[Extracted data entries]
========================================================================
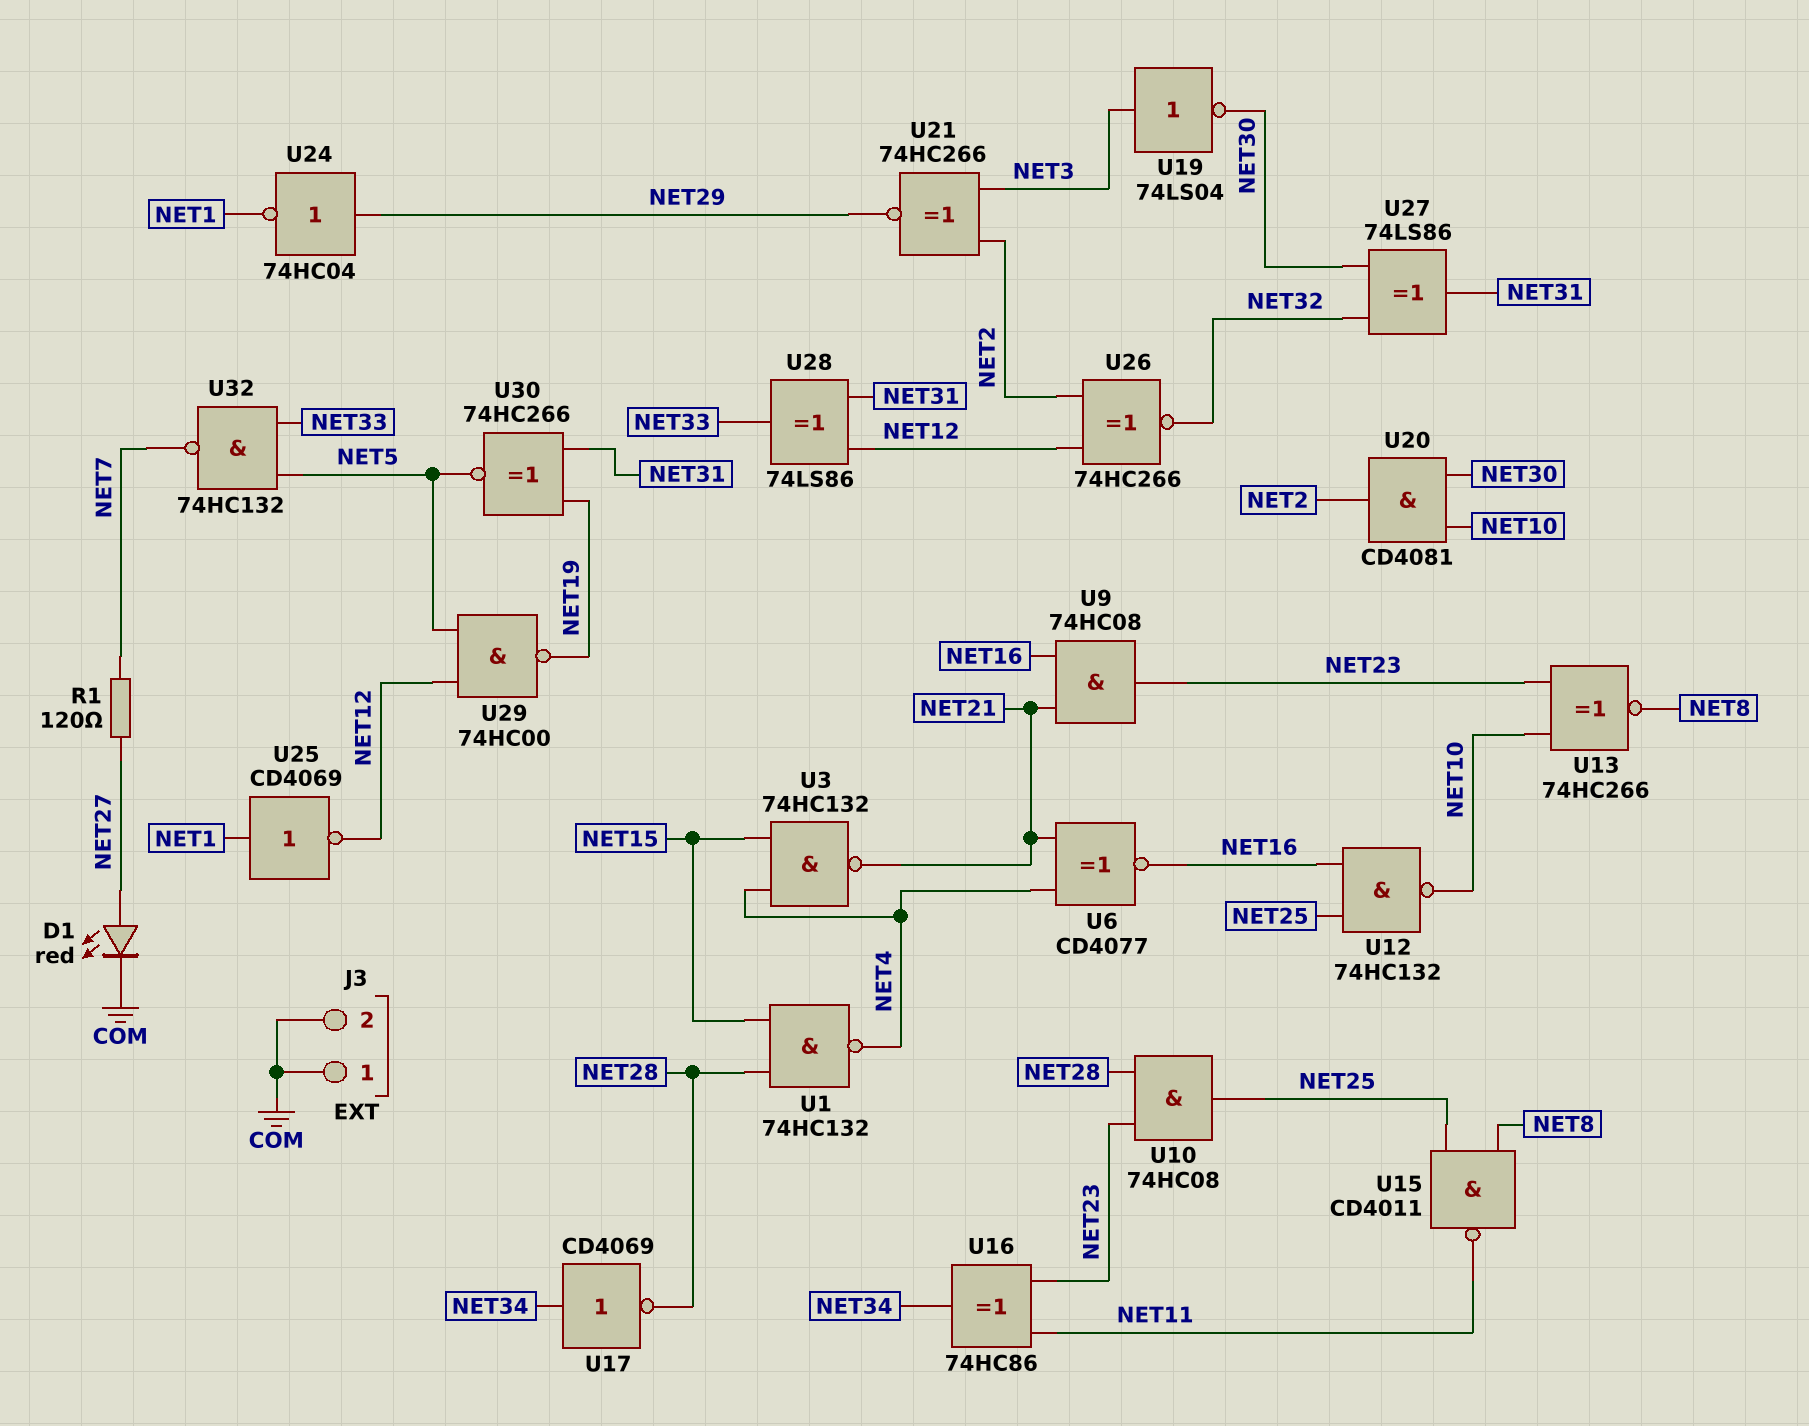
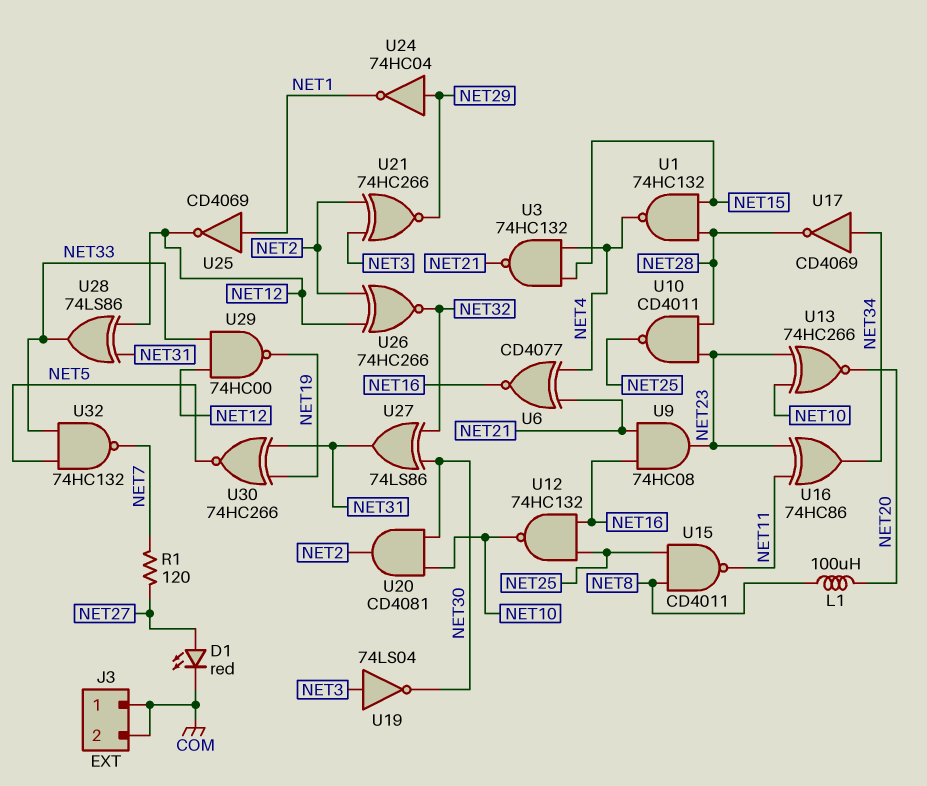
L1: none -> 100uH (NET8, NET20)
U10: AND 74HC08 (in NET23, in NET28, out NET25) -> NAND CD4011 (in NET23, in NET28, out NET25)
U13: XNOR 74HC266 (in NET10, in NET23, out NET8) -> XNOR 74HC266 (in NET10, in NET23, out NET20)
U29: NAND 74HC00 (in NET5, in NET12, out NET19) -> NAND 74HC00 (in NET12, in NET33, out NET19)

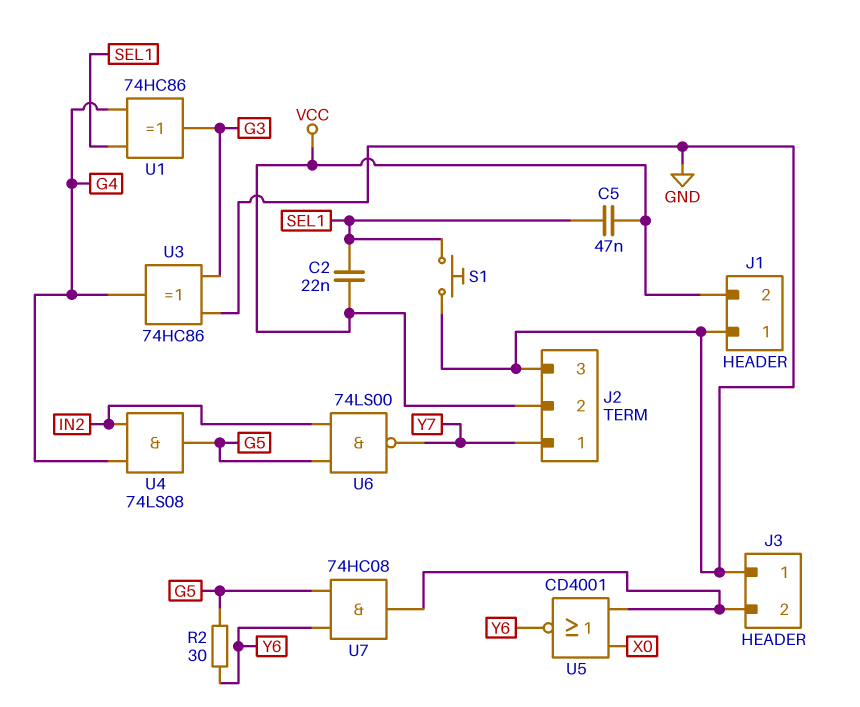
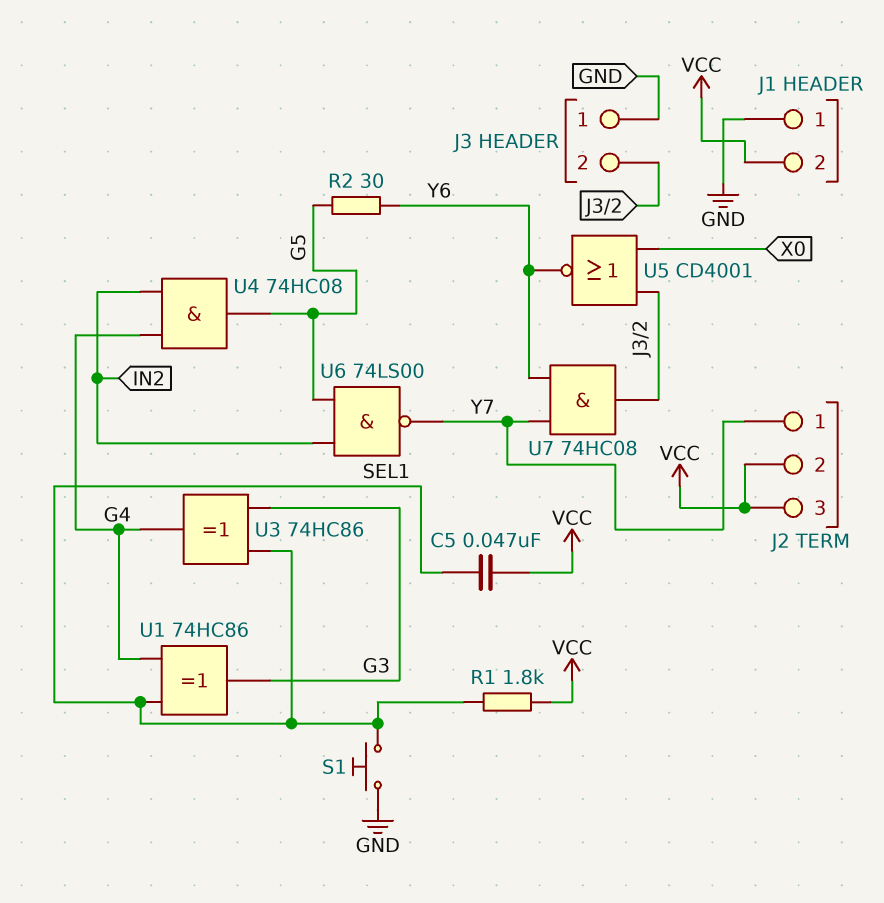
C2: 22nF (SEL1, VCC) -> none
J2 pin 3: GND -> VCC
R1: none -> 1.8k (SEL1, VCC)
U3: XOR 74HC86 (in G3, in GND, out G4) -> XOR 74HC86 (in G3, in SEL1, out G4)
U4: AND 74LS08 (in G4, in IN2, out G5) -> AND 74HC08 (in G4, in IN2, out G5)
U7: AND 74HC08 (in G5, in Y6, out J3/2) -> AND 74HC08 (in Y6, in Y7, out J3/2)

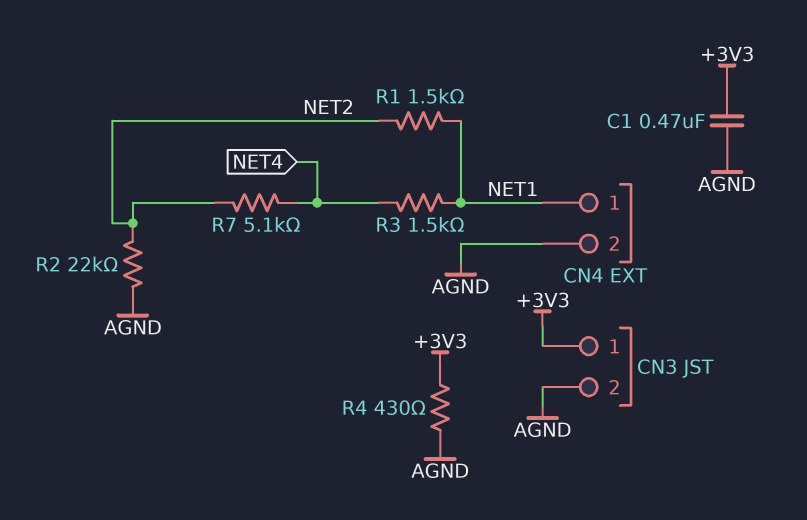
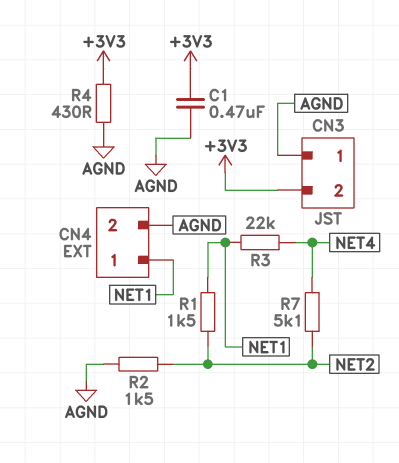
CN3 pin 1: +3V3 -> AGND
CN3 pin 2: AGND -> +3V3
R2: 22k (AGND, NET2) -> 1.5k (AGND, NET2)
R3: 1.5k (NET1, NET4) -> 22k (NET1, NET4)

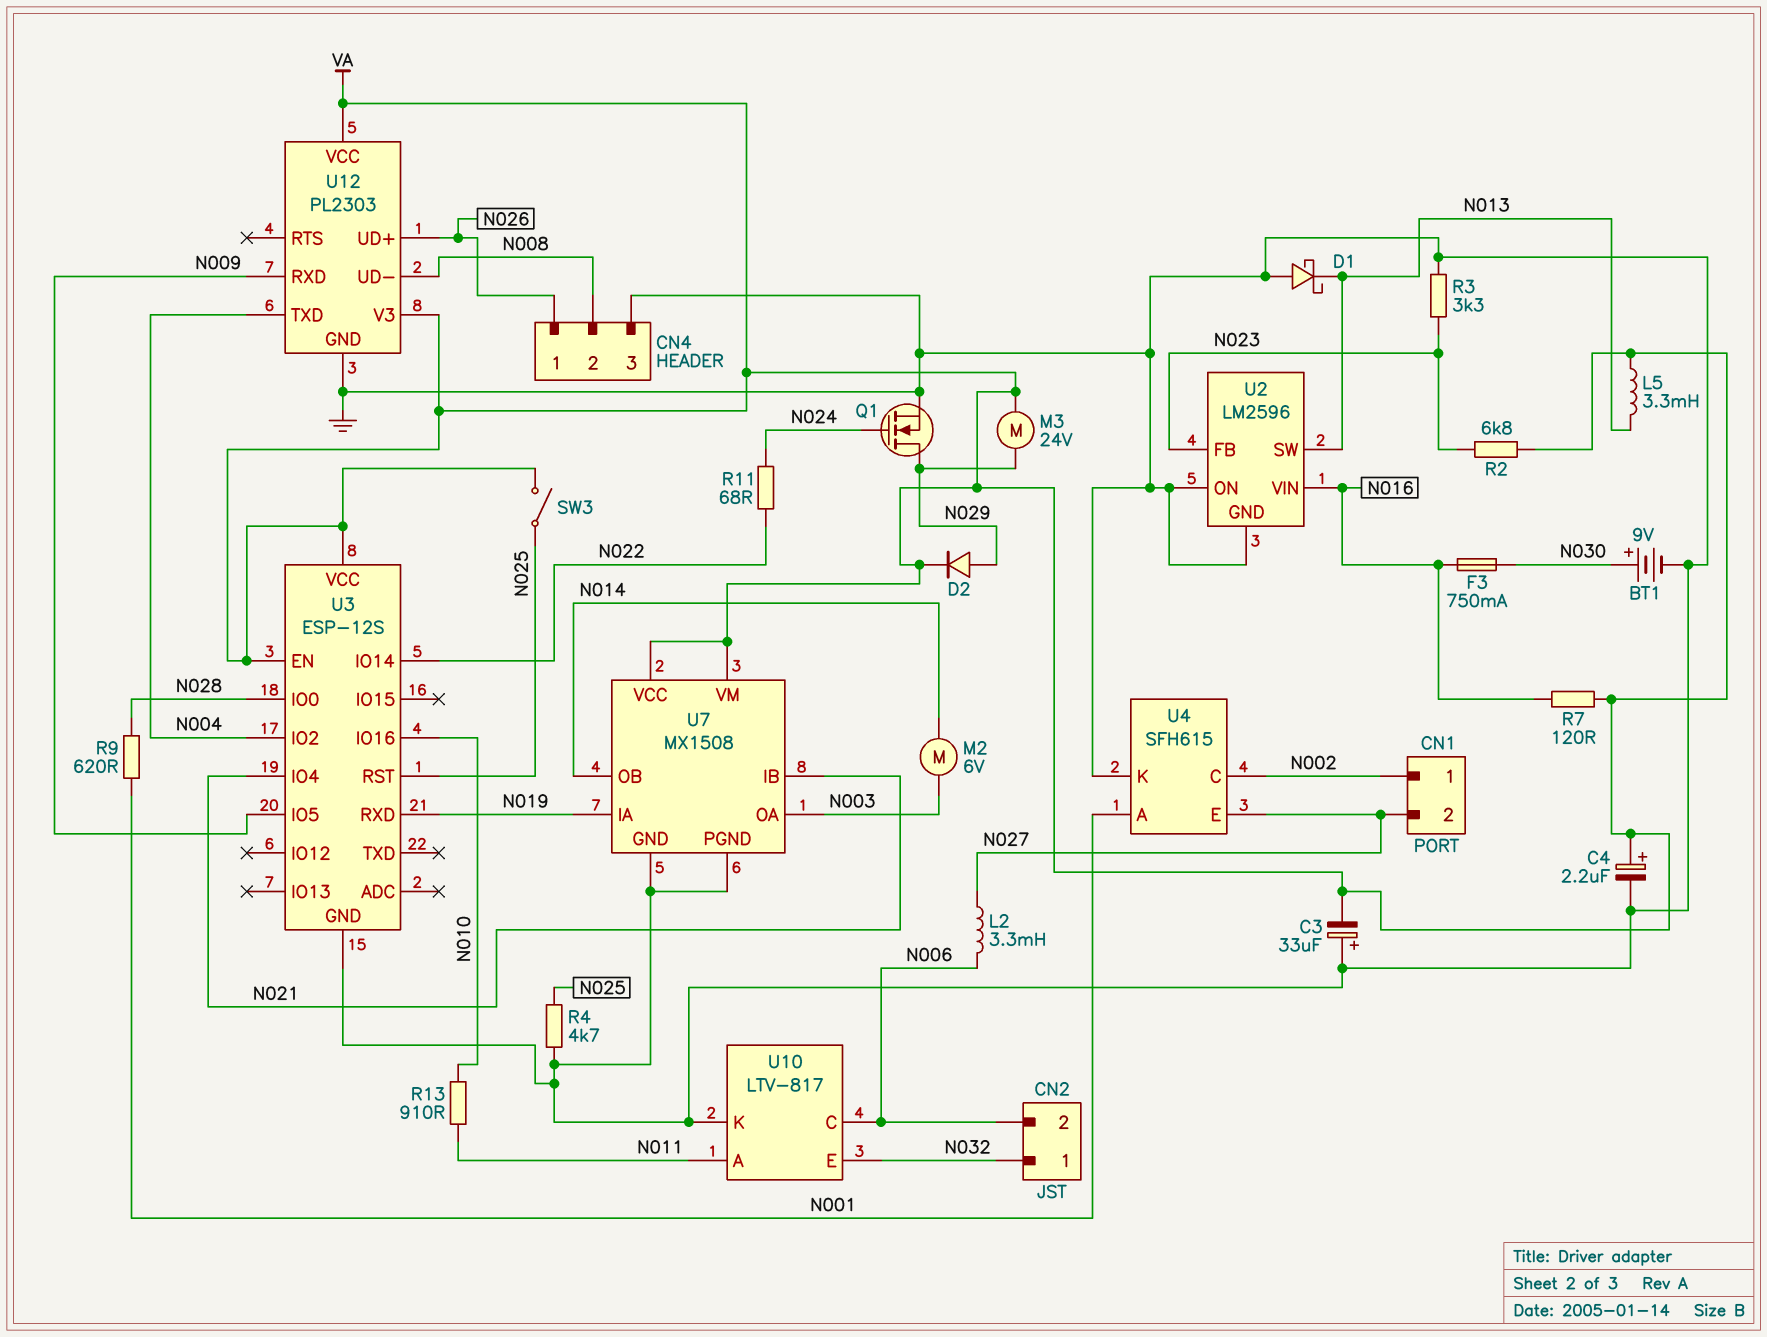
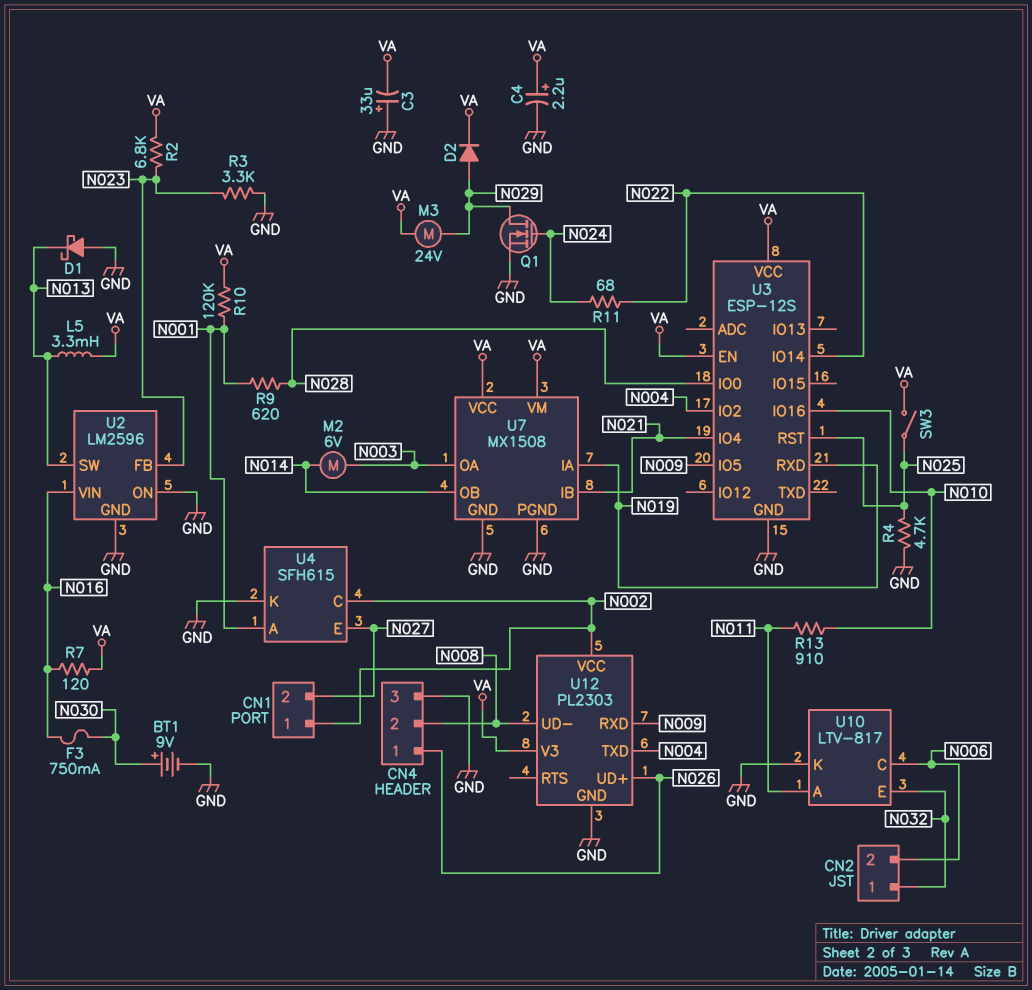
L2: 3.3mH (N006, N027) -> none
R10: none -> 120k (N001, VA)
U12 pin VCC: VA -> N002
========================================================================
__Work instruction__
Report the lines above that contain "none".

__Answer box__
L1: none -> 100uH (NET8, NET20)
C2: 22nF (SEL1, VCC) -> none
R1: none -> 1.8k (SEL1, VCC)
L2: 3.3mH (N006, N027) -> none
R10: none -> 120k (N001, VA)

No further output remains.